Coordinate-based object records:
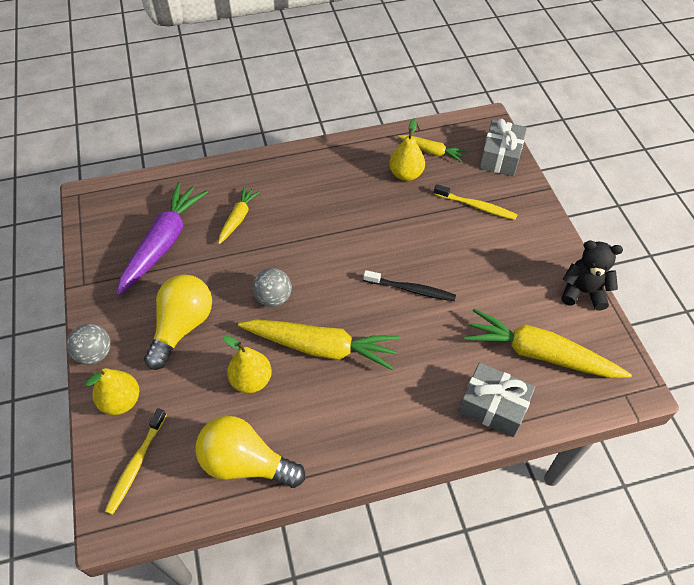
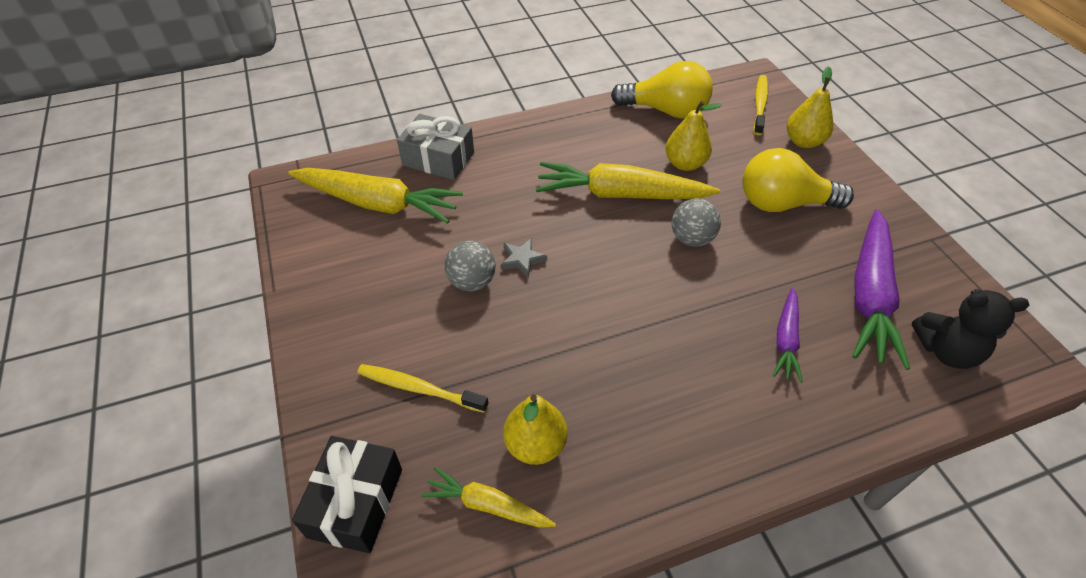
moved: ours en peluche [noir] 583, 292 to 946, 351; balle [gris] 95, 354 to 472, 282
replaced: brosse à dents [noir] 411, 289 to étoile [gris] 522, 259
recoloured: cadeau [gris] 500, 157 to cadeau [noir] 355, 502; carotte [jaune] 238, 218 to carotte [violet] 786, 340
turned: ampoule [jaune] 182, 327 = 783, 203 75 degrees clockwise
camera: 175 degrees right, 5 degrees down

● What you are asked to do
Nothing but the lines from the one that contains "turned: ampoule [jaune]" through the last line of the entries should appear in your reply, each repeated exactly.

● Solved problem
turned: ampoule [jaune] 182, 327 = 783, 203 75 degrees clockwise
camera: 175 degrees right, 5 degrees down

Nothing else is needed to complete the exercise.